#### How to complete this task
Skip the pictures. Quote every line below, exactly, from the one with "cyan rectangle: moved 1 px left" through the final line.

(Dataset records)
*** Begin section ***
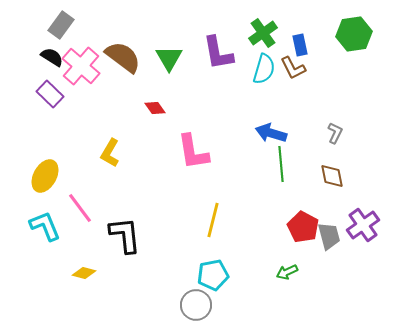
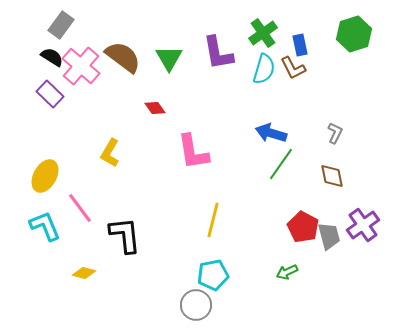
green hexagon: rotated 8 degrees counterclockwise
green line: rotated 40 degrees clockwise
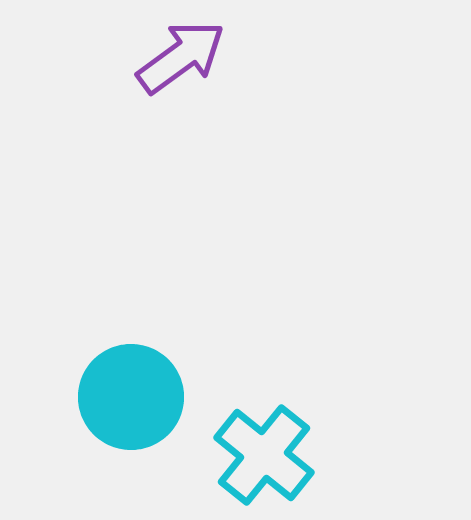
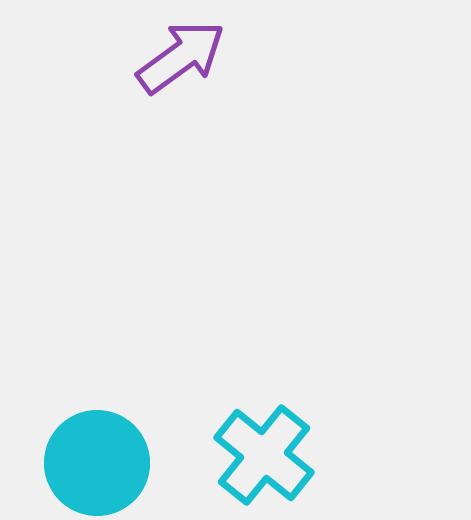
cyan circle: moved 34 px left, 66 px down
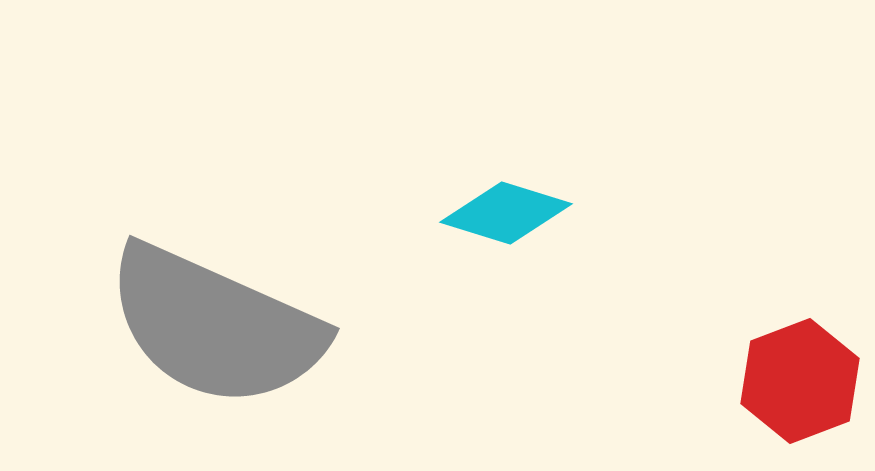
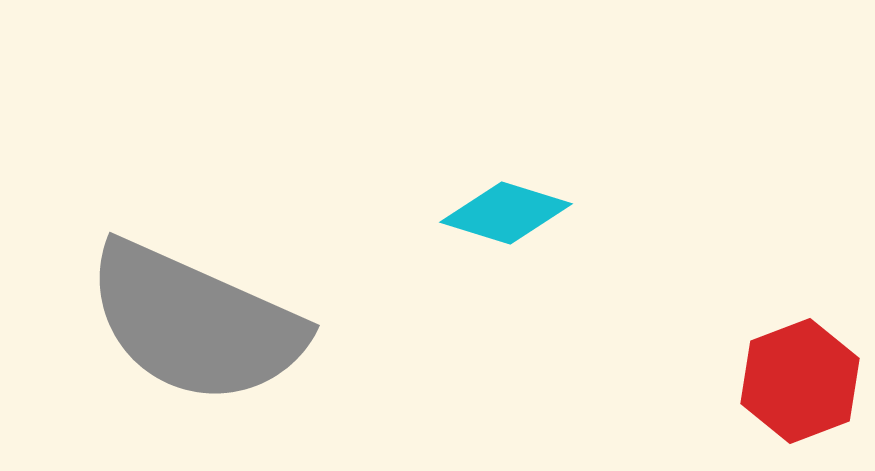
gray semicircle: moved 20 px left, 3 px up
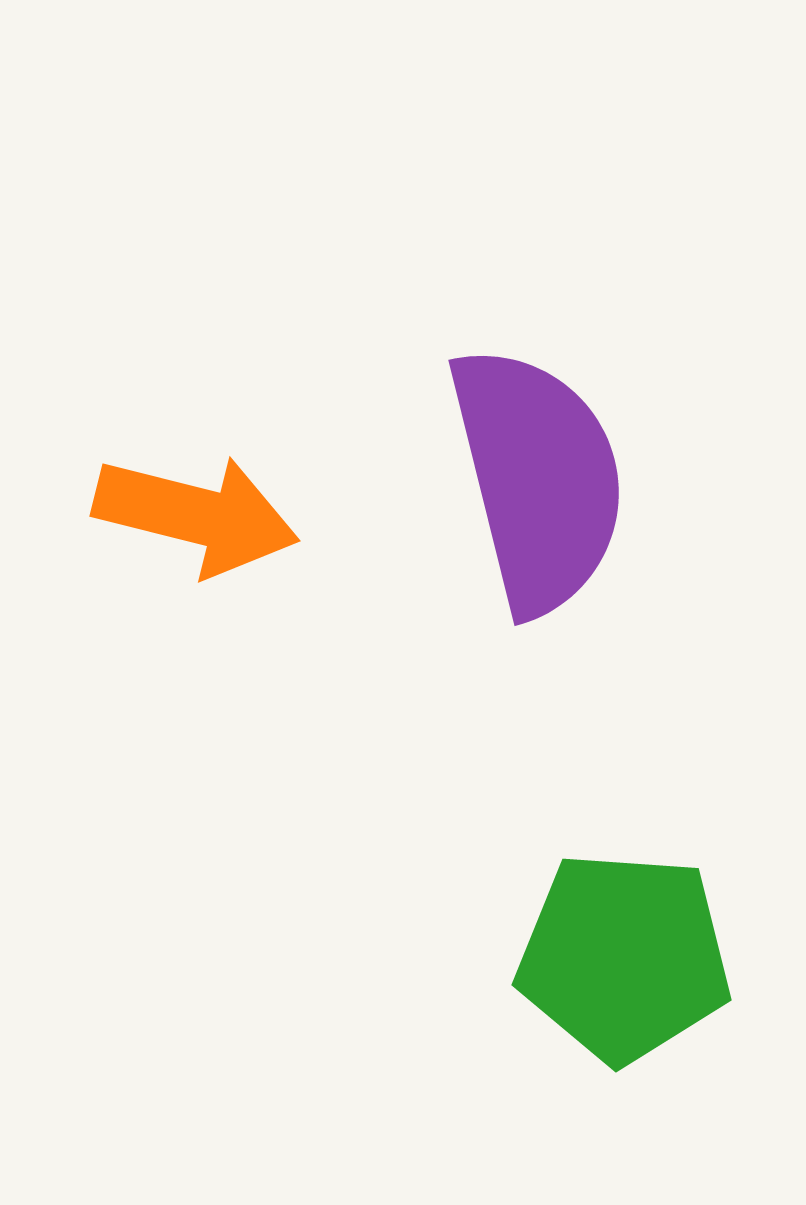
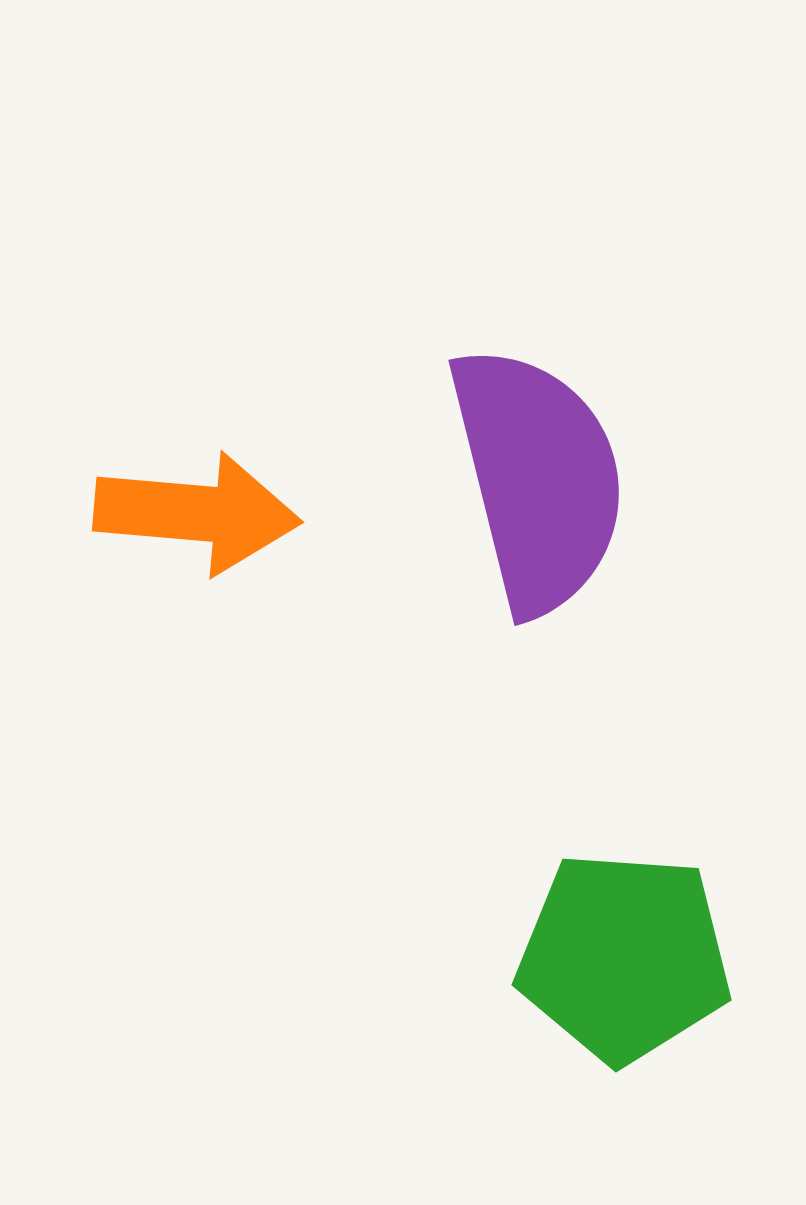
orange arrow: moved 1 px right, 2 px up; rotated 9 degrees counterclockwise
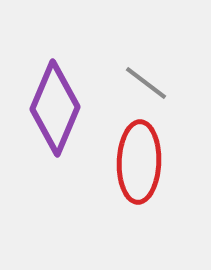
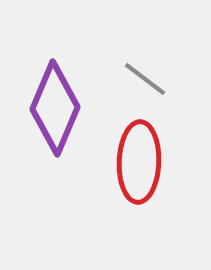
gray line: moved 1 px left, 4 px up
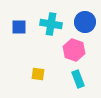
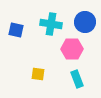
blue square: moved 3 px left, 3 px down; rotated 14 degrees clockwise
pink hexagon: moved 2 px left, 1 px up; rotated 20 degrees counterclockwise
cyan rectangle: moved 1 px left
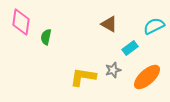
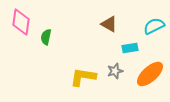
cyan rectangle: rotated 28 degrees clockwise
gray star: moved 2 px right, 1 px down
orange ellipse: moved 3 px right, 3 px up
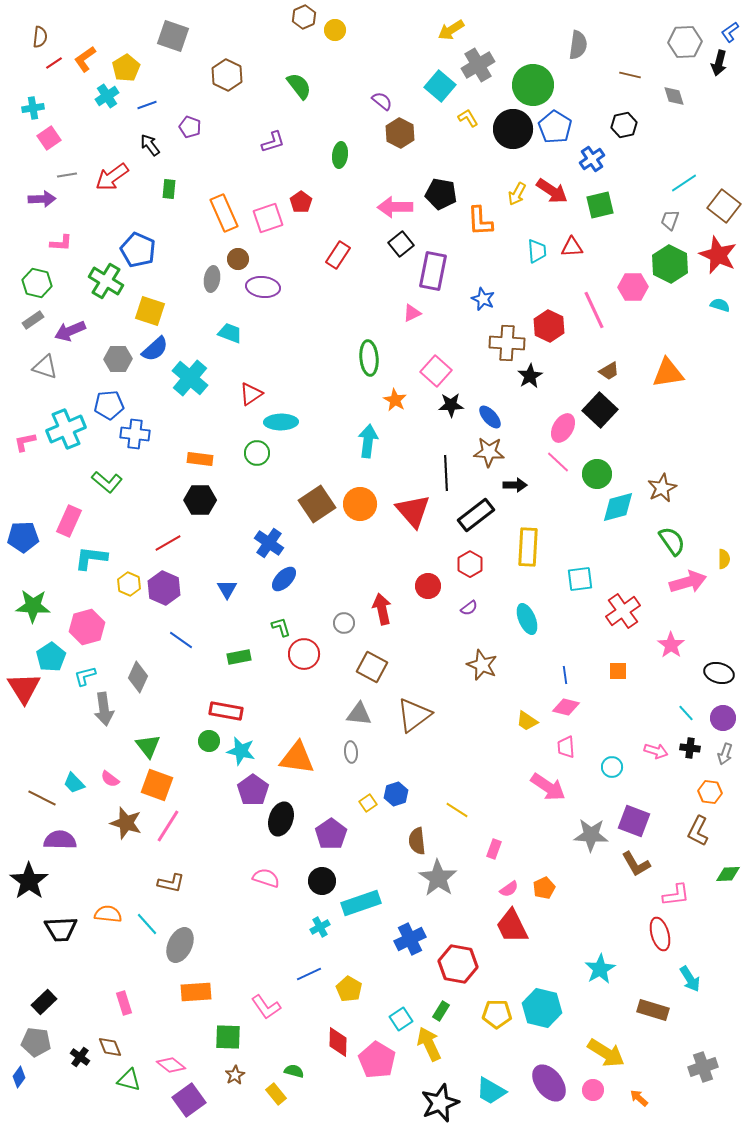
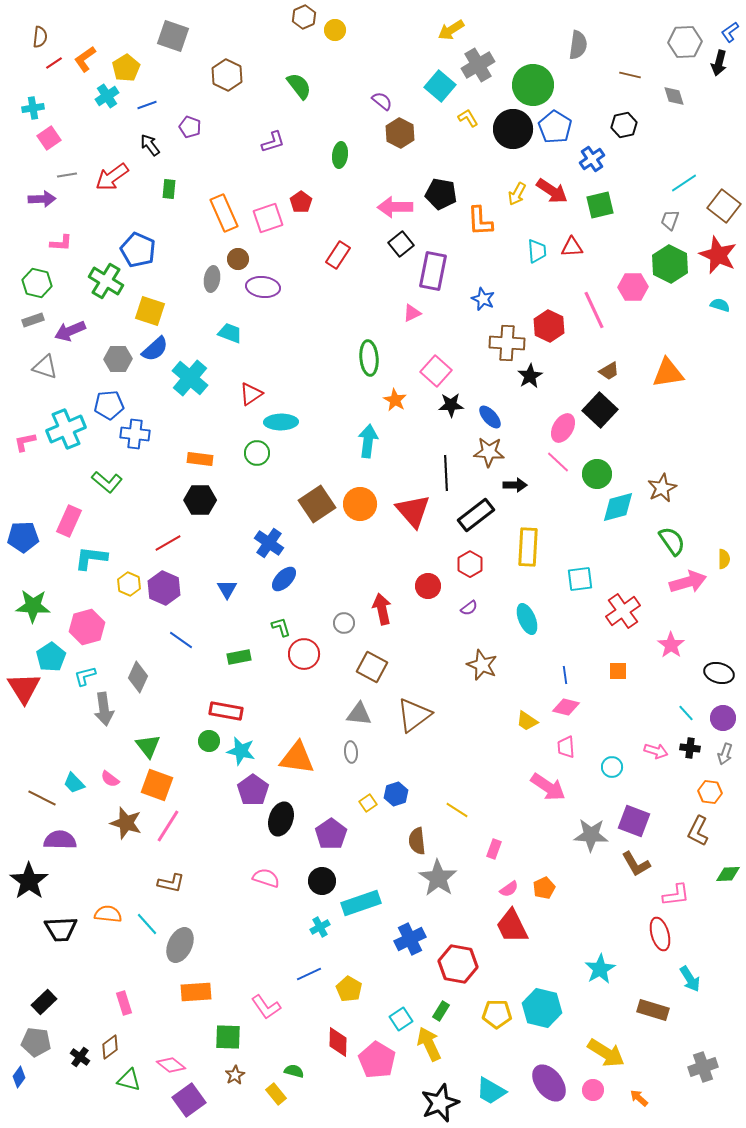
*** End section ***
#### Exercise output
cyan rectangle: moved 1 px left
cyan rectangle: rotated 28 degrees clockwise
gray star: moved 2 px right, 1 px down
orange ellipse: moved 3 px right, 3 px up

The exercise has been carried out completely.